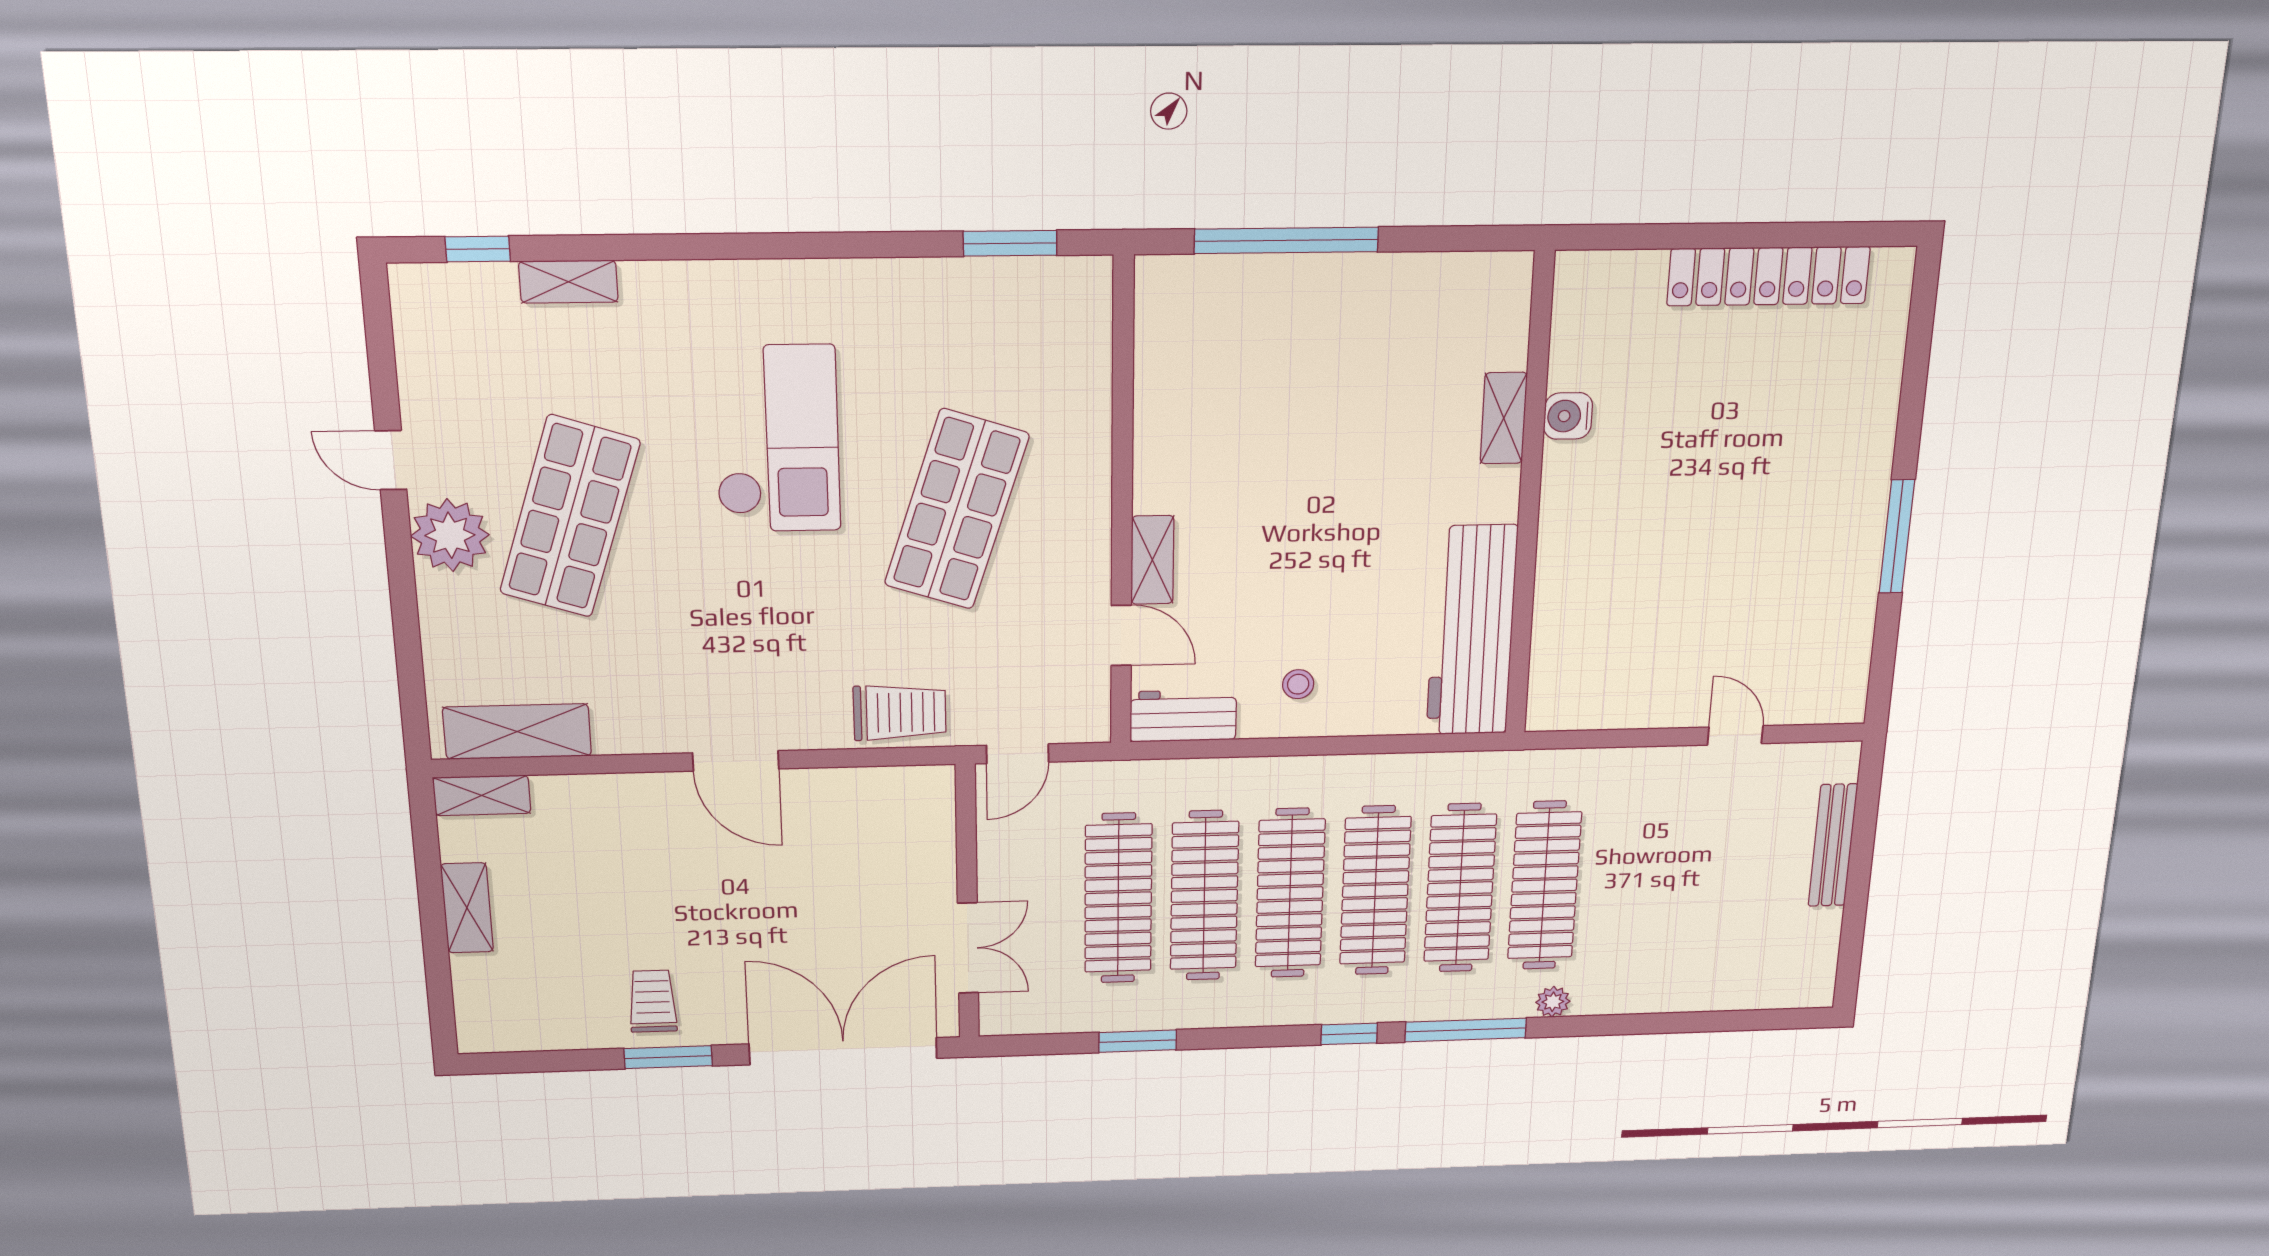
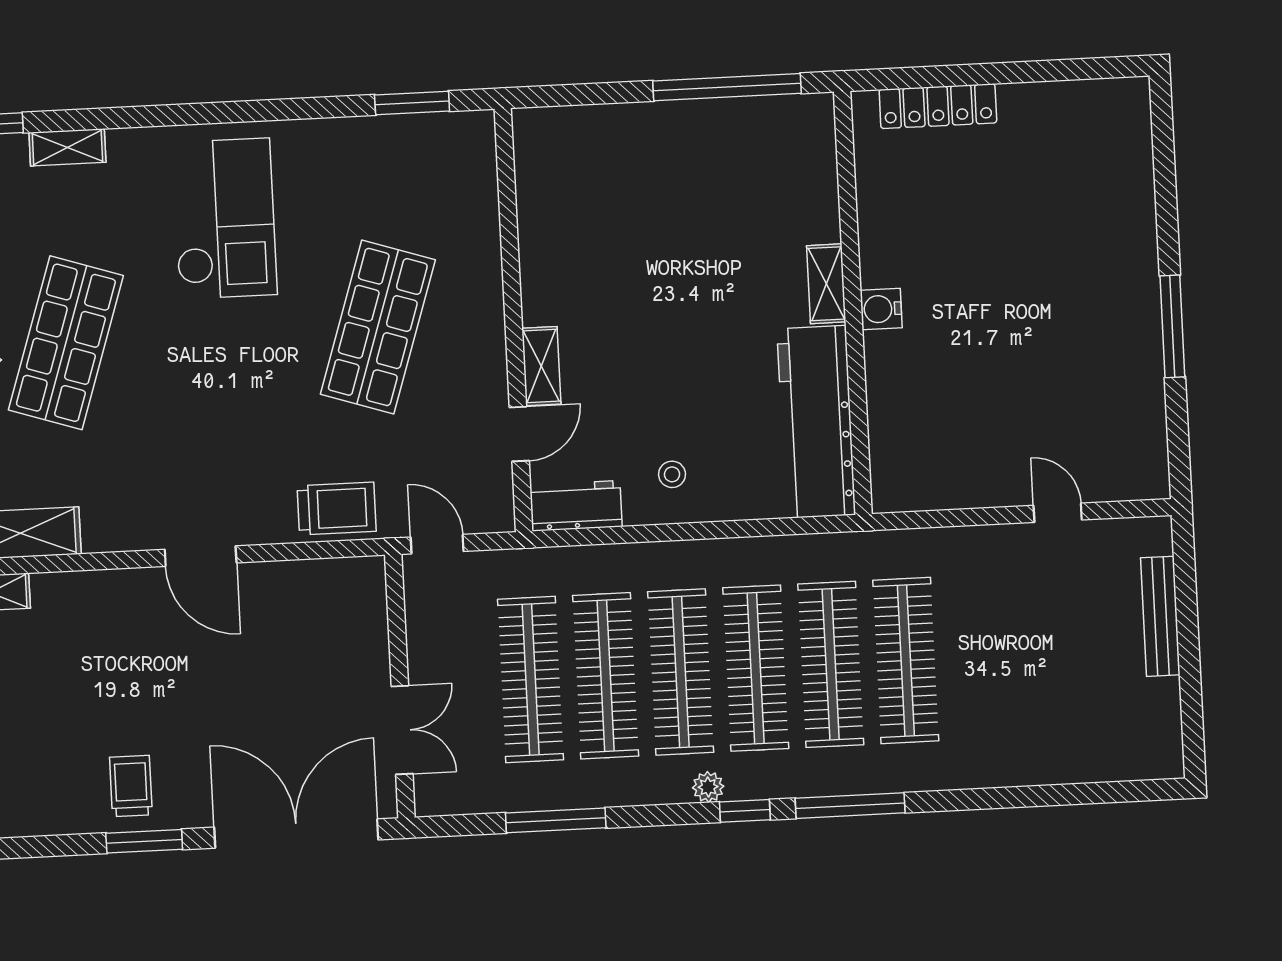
window: (1286, 240) -> (727, 87), moved
locker: (1768, 276) -> (938, 106), moved, width x0.71, depth x0.83
water cooler: (1568, 416) -> (881, 309), moved
shelving: (1504, 418) -> (826, 284), moved
checkout: (777, 439) -> (224, 219), moved
door: (1121, 635) -> (519, 434), hinge flipped
door: (1018, 754) -> (437, 544), swing flipped
plant: (1553, 1002) -> (708, 787), moved
window: (1138, 1041) -> (556, 820), width x1.44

• • • • •

Exercise requirements: Write out the entries again, exactly as given, skipping any images.

Output of the task:
window: (1286, 240) -> (727, 87), moved
locker: (1768, 276) -> (938, 106), moved, width x0.71, depth x0.83
water cooler: (1568, 416) -> (881, 309), moved
shelving: (1504, 418) -> (826, 284), moved
checkout: (777, 439) -> (224, 219), moved
door: (1121, 635) -> (519, 434), hinge flipped
door: (1018, 754) -> (437, 544), swing flipped
plant: (1553, 1002) -> (708, 787), moved
window: (1138, 1041) -> (556, 820), width x1.44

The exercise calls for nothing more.